Directions
Go through the entries below and tally the lines holding "white"; please reply with the number only.

Material to process
+ + +

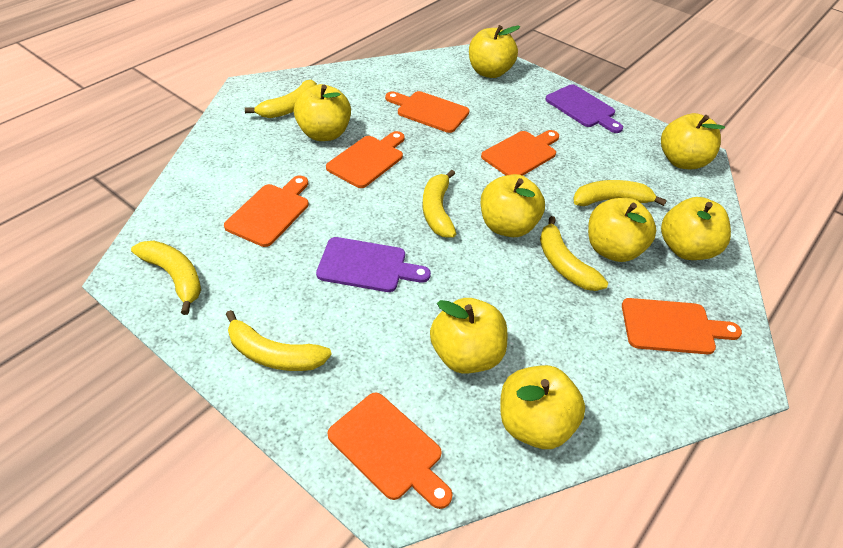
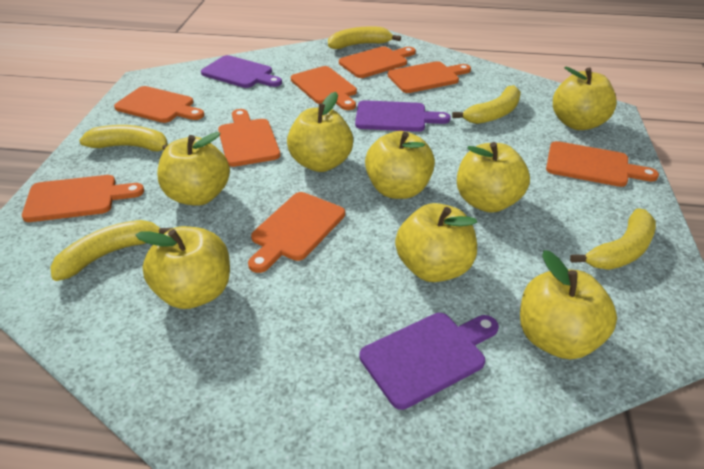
orange cutting board: 6 -> 8
purple cutting board: 2 -> 3
yellow banana: 6 -> 5

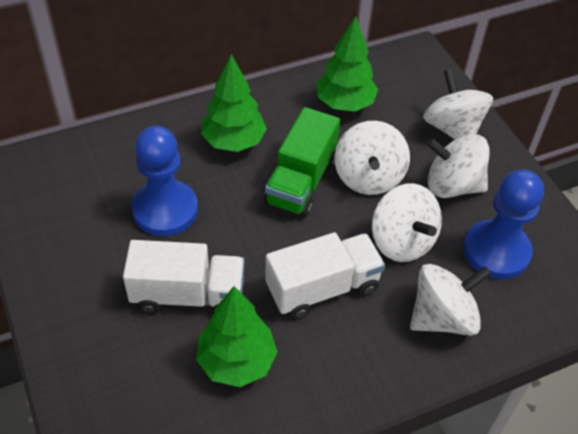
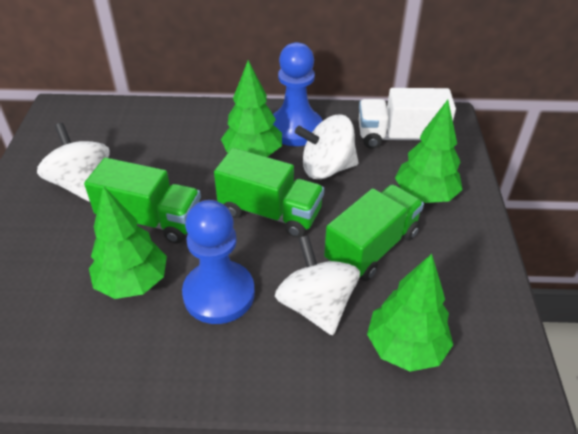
green tree: 3 -> 4
green truck: 1 -> 3
white spinning top: 5 -> 3
white truck: 2 -> 1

+ + +

Response
2